(TASK OBJECTIVE):
In the entries below, the lines from the one with "RY3 pin COM: MOT -> COM" through the one with "U1: AP2112K -> MIC5219" are to be copied exactly; both ends count.

Revision comparison data:
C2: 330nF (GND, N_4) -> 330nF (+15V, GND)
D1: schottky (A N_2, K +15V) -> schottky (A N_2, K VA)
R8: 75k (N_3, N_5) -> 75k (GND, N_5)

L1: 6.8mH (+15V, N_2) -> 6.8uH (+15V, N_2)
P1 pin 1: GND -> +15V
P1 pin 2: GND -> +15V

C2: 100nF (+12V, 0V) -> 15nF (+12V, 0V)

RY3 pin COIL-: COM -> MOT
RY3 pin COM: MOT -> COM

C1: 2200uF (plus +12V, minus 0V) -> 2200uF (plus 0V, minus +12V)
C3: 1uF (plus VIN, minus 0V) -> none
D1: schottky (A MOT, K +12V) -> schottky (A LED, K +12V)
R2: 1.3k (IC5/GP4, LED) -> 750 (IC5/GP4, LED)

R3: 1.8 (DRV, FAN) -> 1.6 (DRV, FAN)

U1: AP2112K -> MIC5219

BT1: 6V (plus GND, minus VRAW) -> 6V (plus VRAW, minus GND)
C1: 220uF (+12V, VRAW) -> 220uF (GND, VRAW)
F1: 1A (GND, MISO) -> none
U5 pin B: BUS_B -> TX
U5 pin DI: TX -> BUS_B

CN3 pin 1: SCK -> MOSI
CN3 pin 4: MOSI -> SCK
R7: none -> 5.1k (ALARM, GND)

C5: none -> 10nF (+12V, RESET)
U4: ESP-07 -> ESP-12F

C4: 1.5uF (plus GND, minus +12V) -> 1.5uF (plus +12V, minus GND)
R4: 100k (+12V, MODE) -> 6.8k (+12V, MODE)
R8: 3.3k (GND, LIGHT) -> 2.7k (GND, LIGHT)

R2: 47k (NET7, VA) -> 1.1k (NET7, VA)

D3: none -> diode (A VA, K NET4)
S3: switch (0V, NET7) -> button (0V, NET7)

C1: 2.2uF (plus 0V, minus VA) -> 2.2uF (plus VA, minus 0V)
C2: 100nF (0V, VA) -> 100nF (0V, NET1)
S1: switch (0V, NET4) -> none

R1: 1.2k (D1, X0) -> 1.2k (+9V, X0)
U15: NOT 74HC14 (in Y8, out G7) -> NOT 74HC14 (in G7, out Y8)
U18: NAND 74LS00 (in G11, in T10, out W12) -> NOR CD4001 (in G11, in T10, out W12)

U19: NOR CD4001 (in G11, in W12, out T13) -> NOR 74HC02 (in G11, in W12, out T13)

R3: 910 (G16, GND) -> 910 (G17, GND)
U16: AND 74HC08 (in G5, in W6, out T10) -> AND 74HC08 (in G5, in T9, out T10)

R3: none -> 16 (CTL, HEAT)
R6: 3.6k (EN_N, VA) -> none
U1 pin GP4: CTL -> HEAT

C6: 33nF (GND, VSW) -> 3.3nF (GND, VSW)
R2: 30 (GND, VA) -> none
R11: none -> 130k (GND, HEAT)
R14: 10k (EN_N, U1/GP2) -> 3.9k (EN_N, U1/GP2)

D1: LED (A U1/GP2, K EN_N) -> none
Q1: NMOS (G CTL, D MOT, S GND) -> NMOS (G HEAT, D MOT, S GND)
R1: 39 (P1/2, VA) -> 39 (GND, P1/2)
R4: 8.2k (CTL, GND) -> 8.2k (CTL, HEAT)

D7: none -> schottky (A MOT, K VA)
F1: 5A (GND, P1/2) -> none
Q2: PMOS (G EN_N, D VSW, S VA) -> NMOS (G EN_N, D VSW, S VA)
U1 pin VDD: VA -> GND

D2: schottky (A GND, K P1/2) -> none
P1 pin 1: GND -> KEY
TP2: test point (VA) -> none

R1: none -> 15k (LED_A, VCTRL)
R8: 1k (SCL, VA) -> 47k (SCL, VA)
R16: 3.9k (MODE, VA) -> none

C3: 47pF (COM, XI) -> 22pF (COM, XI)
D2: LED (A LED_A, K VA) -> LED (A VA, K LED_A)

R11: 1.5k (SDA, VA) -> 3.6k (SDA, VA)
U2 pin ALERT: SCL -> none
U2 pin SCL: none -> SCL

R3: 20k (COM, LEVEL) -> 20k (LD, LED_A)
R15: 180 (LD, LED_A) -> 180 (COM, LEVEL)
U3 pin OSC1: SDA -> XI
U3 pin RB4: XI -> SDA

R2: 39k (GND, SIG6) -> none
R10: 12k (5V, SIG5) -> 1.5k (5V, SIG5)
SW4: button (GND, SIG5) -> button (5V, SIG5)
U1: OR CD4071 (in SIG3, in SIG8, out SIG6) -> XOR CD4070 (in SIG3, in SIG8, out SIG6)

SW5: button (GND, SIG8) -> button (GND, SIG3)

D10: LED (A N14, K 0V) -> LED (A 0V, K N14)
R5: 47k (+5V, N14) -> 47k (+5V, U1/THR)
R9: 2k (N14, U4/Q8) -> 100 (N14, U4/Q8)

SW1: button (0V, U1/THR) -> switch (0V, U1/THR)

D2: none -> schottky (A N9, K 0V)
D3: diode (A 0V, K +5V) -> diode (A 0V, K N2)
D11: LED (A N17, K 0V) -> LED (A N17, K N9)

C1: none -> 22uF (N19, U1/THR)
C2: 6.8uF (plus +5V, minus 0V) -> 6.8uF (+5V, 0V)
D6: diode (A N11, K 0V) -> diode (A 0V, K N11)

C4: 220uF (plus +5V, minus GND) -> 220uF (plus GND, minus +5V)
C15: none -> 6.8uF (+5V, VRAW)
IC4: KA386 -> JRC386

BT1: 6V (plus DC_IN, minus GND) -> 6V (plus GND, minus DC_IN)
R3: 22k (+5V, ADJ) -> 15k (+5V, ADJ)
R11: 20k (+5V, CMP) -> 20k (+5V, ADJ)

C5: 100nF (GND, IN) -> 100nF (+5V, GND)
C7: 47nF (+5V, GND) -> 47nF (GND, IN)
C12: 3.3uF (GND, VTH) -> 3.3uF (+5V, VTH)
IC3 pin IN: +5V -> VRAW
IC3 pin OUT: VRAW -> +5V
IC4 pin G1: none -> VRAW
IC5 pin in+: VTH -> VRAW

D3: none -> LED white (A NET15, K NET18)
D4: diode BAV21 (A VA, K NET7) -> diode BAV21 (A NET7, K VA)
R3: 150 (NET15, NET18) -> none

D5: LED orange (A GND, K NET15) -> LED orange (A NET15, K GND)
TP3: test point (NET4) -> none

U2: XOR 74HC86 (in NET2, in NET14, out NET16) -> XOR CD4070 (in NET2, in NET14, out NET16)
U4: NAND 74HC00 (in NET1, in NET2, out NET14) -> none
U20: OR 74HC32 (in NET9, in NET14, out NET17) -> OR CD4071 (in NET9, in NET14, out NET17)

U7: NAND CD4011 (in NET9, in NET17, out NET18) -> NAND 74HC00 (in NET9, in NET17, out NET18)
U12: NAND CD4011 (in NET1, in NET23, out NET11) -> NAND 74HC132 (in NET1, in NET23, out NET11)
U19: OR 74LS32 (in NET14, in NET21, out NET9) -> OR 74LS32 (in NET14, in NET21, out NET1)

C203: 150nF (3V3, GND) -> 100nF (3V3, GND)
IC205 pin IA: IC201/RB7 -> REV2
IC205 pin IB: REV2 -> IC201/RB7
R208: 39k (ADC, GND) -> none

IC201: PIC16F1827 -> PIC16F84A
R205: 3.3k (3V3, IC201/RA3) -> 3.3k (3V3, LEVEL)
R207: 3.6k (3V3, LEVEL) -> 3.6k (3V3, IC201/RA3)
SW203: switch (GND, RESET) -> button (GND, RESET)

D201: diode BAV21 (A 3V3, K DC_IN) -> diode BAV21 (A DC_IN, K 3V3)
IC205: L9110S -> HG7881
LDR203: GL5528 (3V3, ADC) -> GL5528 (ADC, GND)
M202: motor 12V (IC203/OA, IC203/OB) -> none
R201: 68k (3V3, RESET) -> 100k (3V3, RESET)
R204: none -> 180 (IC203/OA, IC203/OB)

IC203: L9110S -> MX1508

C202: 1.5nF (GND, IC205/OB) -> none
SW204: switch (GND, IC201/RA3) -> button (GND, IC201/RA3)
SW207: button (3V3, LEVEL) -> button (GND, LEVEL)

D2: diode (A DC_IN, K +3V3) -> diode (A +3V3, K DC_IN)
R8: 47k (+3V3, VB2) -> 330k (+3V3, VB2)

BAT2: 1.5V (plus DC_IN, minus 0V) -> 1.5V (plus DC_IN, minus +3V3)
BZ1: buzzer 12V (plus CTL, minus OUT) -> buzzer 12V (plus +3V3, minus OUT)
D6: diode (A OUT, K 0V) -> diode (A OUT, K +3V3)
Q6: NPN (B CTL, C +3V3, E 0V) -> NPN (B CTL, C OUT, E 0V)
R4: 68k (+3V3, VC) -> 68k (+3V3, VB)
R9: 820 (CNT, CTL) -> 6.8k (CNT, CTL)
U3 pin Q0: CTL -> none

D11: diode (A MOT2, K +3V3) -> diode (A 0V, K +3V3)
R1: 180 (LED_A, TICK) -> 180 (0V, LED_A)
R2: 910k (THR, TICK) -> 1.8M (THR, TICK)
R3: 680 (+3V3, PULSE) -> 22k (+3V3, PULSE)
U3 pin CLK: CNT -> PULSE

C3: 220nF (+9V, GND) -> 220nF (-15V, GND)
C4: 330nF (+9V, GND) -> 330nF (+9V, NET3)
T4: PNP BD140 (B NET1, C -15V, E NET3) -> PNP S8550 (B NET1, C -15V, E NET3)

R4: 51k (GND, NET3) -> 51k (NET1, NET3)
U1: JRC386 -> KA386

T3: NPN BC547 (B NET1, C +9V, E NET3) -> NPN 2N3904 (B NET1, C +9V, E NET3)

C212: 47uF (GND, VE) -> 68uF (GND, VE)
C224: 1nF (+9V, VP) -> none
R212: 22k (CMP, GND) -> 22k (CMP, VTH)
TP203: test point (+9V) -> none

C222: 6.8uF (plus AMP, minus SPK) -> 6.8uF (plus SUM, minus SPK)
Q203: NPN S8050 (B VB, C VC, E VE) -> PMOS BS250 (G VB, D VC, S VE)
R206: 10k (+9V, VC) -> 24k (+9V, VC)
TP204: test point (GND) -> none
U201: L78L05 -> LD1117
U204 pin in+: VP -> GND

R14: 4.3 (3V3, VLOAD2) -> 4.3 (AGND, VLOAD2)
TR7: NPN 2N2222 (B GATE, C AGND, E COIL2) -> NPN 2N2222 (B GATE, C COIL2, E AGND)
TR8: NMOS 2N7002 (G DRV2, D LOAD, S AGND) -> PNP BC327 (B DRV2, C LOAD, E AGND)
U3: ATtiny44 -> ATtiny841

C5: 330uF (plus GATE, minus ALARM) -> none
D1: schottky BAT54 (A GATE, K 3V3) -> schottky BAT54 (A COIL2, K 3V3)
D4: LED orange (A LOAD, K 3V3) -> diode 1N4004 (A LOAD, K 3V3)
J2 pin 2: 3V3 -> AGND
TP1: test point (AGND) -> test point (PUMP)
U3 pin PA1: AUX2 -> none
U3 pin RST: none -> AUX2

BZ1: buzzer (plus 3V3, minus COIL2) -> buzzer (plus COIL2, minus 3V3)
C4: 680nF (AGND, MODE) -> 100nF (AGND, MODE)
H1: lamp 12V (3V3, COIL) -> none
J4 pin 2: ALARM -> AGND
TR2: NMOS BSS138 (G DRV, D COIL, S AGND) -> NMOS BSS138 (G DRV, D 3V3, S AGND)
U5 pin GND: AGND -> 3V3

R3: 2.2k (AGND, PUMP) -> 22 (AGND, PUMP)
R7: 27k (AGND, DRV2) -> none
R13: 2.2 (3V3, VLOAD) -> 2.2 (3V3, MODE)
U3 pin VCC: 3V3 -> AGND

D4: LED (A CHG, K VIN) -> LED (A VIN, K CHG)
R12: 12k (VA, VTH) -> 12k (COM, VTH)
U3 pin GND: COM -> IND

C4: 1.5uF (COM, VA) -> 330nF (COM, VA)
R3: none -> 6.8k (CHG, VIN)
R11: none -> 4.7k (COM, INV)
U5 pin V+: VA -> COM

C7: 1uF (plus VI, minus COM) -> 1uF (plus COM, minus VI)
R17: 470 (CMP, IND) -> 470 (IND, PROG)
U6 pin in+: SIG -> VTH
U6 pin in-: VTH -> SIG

(FINISHED EXERCISE):
RY3 pin COM: MOT -> COM

C1: 2200uF (plus +12V, minus 0V) -> 2200uF (plus 0V, minus +12V)
C3: 1uF (plus VIN, minus 0V) -> none
D1: schottky (A MOT, K +12V) -> schottky (A LED, K +12V)
R2: 1.3k (IC5/GP4, LED) -> 750 (IC5/GP4, LED)

R3: 1.8 (DRV, FAN) -> 1.6 (DRV, FAN)

U1: AP2112K -> MIC5219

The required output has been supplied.